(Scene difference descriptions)
────────────────────────────────────────

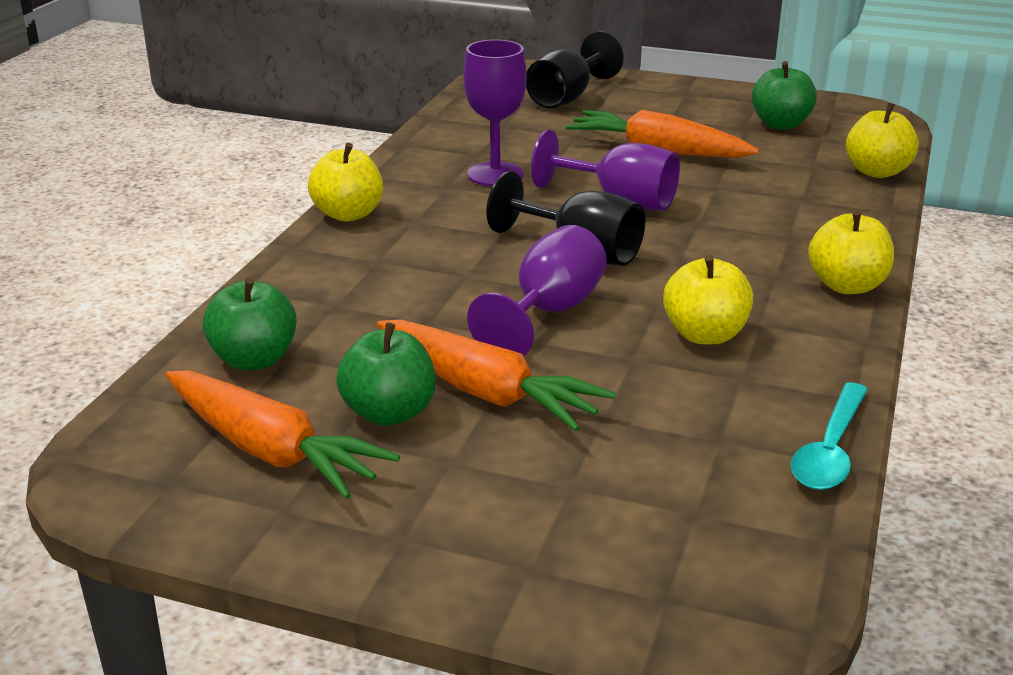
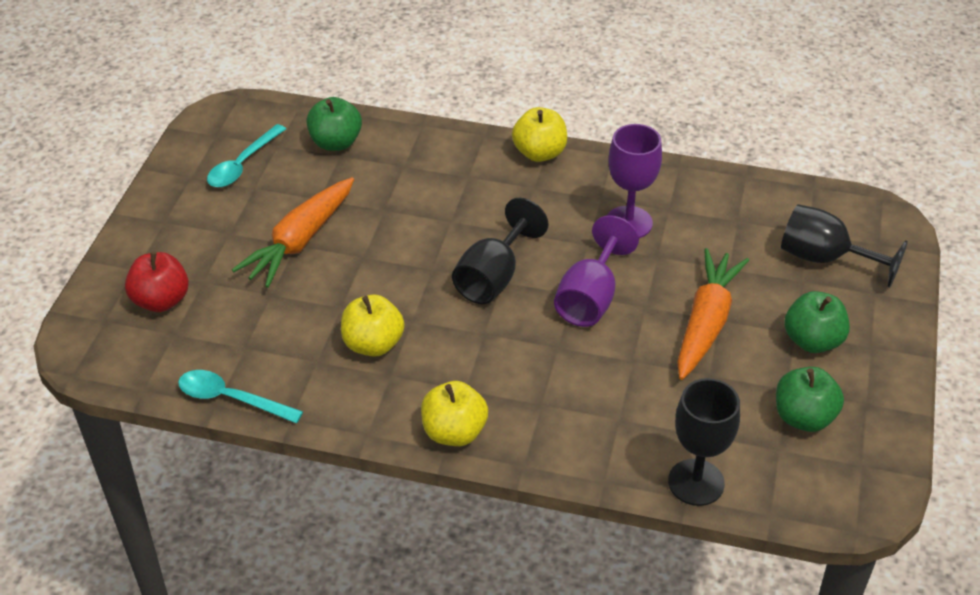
camera: 85 degrees right, 15 degrees up
orange carrot [165,370,400,499] -> turquoise spoon [207,124,286,187]
green apple [336,322,436,426] -> green apple moved to [784,291,850,353]
purple goblet [467,225,607,356] -> none
yellow apple [846,103,919,178] -> black goblet [668,378,740,506]
none -> red apple [125,251,189,312]

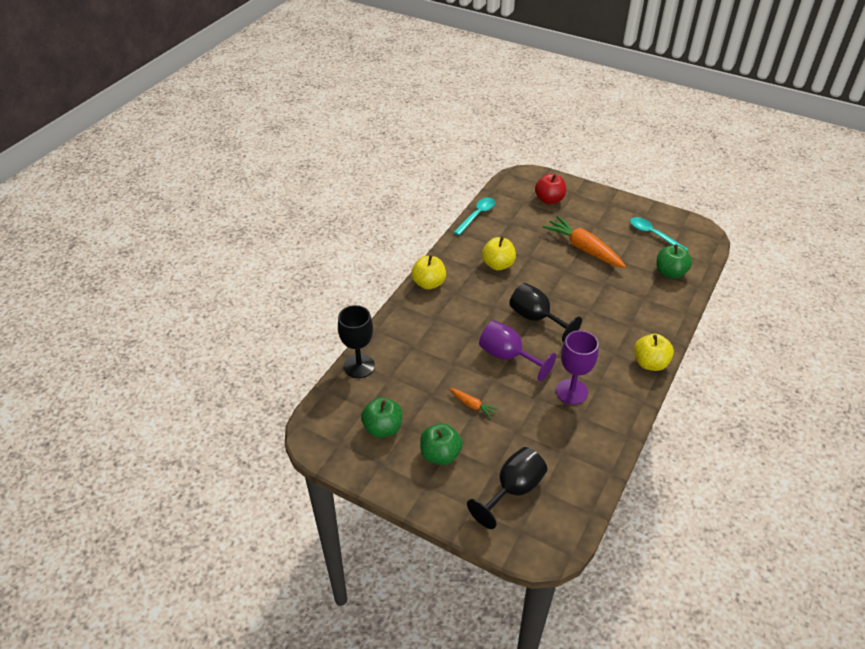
camera: 105 degrees right, 0 degrees up
orange carrot [677,248,749,380] -> orange carrot [449,388,498,418], size x0.47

────────────────────────────────────────

--- Activity ---
Exactly the lines from the line with "purple goblet [467,225,607,356] -> none" through the end of the data are to be reproduced, and no picture is to be included.

--- Problem solution ---
purple goblet [467,225,607,356] -> none
yellow apple [846,103,919,178] -> black goblet [668,378,740,506]
none -> red apple [125,251,189,312]

camera: 105 degrees right, 0 degrees up
orange carrot [677,248,749,380] -> orange carrot [449,388,498,418], size x0.47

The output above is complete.